Before-and-after object listings:
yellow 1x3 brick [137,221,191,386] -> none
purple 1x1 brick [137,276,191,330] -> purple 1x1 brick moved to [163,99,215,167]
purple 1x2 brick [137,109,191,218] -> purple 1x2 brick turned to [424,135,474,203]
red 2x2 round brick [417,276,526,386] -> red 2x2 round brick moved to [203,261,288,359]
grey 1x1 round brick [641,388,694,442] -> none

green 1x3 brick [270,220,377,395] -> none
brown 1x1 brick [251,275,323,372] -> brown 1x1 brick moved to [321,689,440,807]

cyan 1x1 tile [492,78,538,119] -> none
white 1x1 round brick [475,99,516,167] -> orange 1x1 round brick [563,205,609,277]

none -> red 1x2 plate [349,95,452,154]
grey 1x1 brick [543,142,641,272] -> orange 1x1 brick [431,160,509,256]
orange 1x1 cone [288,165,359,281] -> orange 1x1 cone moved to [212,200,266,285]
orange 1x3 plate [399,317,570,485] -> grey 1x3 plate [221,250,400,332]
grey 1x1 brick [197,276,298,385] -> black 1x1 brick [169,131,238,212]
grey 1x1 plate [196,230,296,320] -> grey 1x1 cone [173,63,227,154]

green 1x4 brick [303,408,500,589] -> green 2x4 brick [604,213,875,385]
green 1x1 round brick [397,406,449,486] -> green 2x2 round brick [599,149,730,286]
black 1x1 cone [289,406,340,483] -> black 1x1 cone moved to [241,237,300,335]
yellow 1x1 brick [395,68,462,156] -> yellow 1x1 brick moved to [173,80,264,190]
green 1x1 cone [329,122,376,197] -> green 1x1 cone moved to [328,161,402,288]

» Instruction
Reproduce the entries exactly, but only from their first line to the line holding "none -> red 1x2 plate [349,95,452,154]", with that last line kept.

» Result of the task
yellow 1x3 brick [137,221,191,386] -> none
purple 1x1 brick [137,276,191,330] -> purple 1x1 brick moved to [163,99,215,167]
purple 1x2 brick [137,109,191,218] -> purple 1x2 brick turned to [424,135,474,203]
red 2x2 round brick [417,276,526,386] -> red 2x2 round brick moved to [203,261,288,359]
grey 1x1 round brick [641,388,694,442] -> none

green 1x3 brick [270,220,377,395] -> none
brown 1x1 brick [251,275,323,372] -> brown 1x1 brick moved to [321,689,440,807]

cyan 1x1 tile [492,78,538,119] -> none
white 1x1 round brick [475,99,516,167] -> orange 1x1 round brick [563,205,609,277]

none -> red 1x2 plate [349,95,452,154]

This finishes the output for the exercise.